[Given exercise]: Give the entries as a numbered list, leaving out any blank lines. Start at the line that contains "3: (550, 333)" and stop after the line that contains "30: (256, 90)".

[Collected data]
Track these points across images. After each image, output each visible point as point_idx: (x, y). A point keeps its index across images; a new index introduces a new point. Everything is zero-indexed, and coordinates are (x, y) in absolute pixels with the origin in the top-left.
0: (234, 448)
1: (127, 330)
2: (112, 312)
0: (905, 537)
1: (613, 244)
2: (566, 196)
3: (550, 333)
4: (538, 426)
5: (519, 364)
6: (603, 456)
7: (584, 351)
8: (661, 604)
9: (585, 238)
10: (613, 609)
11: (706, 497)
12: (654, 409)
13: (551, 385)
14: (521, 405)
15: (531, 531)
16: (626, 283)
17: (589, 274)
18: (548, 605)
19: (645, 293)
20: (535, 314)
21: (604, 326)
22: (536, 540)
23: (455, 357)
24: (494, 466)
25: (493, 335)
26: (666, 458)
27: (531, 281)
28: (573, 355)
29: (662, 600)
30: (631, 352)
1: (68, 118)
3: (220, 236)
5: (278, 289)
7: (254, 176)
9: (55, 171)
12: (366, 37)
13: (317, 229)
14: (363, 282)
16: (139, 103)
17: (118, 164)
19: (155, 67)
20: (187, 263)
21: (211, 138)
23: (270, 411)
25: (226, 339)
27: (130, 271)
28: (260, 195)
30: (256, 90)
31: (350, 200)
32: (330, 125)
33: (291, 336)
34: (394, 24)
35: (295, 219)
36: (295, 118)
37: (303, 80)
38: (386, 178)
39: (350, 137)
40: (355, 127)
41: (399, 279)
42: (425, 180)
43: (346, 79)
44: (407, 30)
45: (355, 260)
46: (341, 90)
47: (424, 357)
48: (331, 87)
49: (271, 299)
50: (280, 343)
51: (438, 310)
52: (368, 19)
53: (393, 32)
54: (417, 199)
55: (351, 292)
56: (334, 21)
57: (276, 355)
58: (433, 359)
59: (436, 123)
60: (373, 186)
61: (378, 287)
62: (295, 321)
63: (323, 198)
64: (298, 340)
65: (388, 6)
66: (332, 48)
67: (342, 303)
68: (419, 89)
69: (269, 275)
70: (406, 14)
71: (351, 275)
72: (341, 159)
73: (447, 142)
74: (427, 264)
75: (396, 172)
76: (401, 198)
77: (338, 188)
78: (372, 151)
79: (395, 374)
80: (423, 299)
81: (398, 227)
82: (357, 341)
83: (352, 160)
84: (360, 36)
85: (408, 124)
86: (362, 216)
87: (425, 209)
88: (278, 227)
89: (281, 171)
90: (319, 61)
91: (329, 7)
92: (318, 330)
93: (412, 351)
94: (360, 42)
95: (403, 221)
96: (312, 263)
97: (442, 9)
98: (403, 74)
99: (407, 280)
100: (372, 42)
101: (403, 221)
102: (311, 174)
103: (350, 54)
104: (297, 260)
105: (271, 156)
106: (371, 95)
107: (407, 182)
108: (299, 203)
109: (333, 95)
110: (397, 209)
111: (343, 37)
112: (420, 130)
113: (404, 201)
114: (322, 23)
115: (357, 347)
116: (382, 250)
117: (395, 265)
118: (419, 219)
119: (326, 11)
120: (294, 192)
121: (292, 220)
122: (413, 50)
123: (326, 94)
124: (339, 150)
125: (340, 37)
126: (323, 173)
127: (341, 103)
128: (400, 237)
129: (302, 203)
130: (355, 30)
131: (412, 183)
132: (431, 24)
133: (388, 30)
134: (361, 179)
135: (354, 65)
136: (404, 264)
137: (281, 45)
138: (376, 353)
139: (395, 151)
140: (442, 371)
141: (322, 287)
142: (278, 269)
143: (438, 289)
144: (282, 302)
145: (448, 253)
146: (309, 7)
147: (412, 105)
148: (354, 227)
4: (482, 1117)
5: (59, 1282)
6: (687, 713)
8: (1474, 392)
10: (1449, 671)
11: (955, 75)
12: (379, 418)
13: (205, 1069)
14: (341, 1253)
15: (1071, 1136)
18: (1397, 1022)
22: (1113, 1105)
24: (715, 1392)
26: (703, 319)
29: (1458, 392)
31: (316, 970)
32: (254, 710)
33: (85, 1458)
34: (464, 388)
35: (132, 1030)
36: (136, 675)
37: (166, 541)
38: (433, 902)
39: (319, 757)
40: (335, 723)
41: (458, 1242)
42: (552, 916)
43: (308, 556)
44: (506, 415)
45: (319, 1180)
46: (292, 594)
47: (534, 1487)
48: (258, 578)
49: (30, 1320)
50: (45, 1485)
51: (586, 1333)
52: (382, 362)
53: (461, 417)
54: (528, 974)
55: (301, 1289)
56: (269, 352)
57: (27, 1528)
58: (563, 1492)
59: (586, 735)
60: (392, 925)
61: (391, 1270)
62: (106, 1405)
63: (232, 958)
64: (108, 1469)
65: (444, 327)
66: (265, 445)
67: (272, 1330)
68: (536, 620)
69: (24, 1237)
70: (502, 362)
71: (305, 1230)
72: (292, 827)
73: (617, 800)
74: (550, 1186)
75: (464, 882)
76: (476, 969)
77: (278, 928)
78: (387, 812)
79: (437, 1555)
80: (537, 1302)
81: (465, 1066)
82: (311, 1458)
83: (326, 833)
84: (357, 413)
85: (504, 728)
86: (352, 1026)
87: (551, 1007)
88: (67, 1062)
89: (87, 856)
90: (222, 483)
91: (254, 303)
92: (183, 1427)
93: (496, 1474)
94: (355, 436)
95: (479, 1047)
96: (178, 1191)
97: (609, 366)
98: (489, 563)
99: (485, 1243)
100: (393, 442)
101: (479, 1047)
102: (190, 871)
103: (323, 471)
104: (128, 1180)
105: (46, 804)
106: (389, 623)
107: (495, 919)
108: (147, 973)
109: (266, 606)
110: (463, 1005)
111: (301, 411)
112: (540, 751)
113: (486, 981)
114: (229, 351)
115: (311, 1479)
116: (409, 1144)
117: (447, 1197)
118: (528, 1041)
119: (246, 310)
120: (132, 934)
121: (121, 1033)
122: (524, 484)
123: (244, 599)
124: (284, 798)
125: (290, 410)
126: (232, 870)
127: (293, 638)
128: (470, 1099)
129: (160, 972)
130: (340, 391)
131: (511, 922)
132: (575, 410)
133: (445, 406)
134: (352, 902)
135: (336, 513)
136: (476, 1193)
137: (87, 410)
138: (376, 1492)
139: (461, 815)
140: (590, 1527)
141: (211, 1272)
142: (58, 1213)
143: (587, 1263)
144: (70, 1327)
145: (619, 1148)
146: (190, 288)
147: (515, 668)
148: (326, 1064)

[Written reply]:
1. 3: (550, 333)
2. 4: (538, 426)
3. 5: (519, 364)
4. 6: (603, 456)
5. 7: (584, 351)
6. 8: (661, 604)
7. 9: (585, 238)
8. 10: (613, 609)
9. 11: (706, 497)
10. 12: (654, 409)
11. 13: (551, 385)
12. 14: (521, 405)
13. 15: (531, 531)
14. 16: (626, 283)
15. 17: (589, 274)
16. 18: (548, 605)
17. 19: (645, 293)
18. 20: (535, 314)
19. 21: (604, 326)
20. 22: (536, 540)
21. 23: (455, 357)
22. 24: (494, 466)
23. 25: (493, 335)
24. 26: (666, 458)
25. 27: (531, 281)
26. 28: (573, 355)
27. 29: (662, 600)
28. 30: (631, 352)
29. 1: (68, 118)
30. 3: (220, 236)
31. 5: (278, 289)
32. 7: (254, 176)
33. 9: (55, 171)
34. 12: (366, 37)
35. 13: (317, 229)
36. 14: (363, 282)
37. 16: (139, 103)
38. 17: (118, 164)
39. 19: (155, 67)
40. 20: (187, 263)
41. 21: (211, 138)
42. 23: (270, 411)
43. 25: (226, 339)
44. 27: (130, 271)
45. 28: (260, 195)
46. 30: (256, 90)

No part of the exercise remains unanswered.